··· THE DATA ···

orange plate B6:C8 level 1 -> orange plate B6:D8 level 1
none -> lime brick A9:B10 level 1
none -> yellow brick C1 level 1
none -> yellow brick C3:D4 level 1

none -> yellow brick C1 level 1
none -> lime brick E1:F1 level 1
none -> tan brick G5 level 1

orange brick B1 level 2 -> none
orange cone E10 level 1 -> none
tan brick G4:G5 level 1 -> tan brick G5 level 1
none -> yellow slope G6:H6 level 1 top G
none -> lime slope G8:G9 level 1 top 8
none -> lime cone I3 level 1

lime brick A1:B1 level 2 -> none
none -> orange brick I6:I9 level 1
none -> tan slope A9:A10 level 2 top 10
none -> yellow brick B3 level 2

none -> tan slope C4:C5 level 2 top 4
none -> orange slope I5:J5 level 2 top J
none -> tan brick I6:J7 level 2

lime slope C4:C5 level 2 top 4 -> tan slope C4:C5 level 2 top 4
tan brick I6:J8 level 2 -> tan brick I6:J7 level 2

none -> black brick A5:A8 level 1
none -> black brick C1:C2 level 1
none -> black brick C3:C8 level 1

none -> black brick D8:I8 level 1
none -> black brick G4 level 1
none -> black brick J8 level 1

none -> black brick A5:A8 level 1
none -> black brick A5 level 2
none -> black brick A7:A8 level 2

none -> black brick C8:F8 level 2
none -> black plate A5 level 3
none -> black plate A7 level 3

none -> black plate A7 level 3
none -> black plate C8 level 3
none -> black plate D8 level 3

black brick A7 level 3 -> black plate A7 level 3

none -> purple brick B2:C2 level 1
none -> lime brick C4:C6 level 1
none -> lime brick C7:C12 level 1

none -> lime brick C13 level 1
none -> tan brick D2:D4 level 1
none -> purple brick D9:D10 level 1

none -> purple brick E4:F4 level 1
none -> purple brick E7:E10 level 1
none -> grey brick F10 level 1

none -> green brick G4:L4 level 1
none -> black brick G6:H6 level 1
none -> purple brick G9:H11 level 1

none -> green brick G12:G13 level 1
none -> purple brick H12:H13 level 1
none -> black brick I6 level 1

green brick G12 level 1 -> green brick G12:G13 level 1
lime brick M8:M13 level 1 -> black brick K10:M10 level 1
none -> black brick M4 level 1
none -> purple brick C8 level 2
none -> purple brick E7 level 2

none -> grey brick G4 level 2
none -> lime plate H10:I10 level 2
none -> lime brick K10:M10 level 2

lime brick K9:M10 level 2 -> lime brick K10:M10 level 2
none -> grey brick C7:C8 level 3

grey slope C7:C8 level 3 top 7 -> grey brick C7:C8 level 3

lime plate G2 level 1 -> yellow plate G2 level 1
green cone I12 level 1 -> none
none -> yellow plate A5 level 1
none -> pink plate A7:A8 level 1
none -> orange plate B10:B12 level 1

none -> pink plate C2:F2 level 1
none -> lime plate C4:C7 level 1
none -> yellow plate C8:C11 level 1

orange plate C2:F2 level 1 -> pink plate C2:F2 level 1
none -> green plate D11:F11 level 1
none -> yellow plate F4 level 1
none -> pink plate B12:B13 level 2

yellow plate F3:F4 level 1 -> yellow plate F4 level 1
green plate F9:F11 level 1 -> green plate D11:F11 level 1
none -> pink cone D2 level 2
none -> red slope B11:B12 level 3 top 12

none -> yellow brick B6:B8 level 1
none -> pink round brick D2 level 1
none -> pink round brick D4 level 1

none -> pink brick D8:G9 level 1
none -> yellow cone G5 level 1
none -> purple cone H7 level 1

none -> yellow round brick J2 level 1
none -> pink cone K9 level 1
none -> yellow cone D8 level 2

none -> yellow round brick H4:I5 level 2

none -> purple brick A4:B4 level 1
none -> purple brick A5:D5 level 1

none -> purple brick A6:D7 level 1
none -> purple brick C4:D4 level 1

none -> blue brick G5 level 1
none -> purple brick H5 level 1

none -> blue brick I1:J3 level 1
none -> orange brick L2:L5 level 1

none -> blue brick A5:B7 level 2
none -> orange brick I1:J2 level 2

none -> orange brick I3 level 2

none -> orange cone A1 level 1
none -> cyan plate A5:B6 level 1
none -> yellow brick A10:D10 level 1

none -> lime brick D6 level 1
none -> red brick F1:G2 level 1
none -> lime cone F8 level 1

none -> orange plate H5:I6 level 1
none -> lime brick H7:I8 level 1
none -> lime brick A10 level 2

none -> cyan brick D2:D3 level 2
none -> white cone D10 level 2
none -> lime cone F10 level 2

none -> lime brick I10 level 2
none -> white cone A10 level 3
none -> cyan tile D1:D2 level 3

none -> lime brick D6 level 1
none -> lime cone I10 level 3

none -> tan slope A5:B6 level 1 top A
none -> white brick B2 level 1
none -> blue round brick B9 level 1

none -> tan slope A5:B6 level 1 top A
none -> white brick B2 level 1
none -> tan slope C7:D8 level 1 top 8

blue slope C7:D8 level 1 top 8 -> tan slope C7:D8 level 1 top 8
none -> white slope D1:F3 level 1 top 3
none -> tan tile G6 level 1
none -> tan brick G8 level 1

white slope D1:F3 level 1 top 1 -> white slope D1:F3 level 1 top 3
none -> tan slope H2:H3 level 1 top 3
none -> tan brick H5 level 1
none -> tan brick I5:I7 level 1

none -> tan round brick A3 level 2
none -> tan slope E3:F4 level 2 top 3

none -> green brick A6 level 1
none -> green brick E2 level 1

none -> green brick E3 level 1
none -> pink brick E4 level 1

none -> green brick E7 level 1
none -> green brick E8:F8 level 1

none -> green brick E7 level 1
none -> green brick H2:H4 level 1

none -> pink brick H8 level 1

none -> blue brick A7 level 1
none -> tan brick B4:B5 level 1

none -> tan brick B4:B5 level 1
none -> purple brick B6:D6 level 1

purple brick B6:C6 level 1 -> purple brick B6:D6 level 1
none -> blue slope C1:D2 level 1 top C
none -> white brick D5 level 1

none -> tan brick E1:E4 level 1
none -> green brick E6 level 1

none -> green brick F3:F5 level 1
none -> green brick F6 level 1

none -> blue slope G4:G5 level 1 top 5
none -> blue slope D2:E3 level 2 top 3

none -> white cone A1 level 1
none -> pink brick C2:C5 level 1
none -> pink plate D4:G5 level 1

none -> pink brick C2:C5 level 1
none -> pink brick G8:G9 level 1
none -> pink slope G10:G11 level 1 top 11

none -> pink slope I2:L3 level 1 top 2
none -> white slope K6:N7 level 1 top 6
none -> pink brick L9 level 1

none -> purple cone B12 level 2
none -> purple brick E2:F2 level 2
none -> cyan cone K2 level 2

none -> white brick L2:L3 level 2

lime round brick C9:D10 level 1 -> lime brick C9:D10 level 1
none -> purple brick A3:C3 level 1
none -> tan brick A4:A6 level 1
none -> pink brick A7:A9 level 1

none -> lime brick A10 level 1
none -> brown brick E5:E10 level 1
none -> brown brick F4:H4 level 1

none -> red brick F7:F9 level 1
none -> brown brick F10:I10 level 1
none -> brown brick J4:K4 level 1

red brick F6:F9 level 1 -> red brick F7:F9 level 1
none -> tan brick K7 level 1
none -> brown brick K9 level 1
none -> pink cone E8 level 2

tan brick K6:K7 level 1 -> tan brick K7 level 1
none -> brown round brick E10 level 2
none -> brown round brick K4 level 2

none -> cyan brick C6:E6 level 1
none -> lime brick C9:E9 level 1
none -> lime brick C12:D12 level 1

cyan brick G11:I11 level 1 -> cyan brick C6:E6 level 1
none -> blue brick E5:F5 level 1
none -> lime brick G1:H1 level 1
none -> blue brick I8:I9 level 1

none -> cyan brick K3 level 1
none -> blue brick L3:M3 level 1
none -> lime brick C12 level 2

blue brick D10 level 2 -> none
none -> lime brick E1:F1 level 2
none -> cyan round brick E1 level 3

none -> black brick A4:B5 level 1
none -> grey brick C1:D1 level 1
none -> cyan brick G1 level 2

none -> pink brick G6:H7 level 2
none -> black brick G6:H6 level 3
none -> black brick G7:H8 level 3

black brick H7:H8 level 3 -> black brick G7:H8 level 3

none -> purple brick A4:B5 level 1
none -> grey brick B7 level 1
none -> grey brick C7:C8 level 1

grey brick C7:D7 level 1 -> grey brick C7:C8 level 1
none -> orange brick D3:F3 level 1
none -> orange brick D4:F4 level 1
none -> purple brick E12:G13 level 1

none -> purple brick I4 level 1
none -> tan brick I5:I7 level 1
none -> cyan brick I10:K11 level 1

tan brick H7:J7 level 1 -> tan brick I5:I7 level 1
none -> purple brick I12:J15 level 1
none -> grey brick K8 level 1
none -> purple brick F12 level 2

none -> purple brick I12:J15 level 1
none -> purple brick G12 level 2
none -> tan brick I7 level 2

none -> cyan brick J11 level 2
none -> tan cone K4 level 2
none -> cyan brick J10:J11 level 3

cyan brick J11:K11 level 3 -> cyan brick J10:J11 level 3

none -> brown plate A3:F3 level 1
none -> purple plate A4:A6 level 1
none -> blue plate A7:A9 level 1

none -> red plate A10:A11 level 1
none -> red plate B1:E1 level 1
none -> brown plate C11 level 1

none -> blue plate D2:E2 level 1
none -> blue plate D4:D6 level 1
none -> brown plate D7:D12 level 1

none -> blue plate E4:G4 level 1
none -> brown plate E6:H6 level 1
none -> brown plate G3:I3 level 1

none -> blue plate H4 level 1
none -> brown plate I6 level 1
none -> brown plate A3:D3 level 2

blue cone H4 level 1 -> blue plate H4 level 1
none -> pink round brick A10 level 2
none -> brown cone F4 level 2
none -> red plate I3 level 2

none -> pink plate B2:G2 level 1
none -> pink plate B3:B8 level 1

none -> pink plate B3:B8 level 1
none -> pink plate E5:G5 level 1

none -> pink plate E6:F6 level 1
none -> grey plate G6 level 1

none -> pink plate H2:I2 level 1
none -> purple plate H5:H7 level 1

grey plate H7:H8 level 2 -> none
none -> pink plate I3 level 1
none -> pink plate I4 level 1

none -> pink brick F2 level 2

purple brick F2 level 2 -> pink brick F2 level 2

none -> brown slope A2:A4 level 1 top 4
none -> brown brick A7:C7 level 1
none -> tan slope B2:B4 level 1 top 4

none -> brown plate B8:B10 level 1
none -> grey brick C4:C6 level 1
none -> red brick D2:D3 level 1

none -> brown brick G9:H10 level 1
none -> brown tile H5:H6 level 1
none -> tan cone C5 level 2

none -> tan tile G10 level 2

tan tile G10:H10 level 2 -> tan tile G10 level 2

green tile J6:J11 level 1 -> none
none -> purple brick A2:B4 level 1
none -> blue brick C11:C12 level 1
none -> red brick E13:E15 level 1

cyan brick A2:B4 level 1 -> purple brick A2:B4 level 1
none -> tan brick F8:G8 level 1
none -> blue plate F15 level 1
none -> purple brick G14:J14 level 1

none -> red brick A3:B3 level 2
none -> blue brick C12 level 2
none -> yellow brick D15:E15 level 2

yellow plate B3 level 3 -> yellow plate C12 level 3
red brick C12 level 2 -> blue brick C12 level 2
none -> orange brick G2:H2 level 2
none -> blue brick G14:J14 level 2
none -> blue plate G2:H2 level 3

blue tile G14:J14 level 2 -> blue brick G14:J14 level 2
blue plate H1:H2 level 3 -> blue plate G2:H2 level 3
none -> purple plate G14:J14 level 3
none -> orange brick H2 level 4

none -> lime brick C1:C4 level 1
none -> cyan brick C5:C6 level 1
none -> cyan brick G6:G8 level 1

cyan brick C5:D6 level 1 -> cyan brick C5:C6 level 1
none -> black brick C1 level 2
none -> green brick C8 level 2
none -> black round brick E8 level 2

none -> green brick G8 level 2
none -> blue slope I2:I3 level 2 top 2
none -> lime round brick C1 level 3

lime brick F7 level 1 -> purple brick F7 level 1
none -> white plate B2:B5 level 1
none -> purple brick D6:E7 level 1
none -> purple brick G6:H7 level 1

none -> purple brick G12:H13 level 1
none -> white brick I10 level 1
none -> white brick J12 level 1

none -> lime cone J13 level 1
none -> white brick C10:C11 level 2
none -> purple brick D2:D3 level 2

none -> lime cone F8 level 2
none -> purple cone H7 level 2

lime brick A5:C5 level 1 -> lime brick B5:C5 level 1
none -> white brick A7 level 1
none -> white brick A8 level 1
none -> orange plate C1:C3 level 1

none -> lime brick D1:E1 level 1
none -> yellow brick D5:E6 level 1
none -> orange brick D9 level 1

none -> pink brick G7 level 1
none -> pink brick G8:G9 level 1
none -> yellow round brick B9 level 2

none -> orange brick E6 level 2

···

# THE PROBLEM
Print exactly the line containing "none -> purple cone H7 level 2" and every line after it through the end of the records above, and nothing else.

# YOUR RESPONSE
none -> purple cone H7 level 2

lime brick A5:C5 level 1 -> lime brick B5:C5 level 1
none -> white brick A7 level 1
none -> white brick A8 level 1
none -> orange plate C1:C3 level 1

none -> lime brick D1:E1 level 1
none -> yellow brick D5:E6 level 1
none -> orange brick D9 level 1

none -> pink brick G7 level 1
none -> pink brick G8:G9 level 1
none -> yellow round brick B9 level 2

none -> orange brick E6 level 2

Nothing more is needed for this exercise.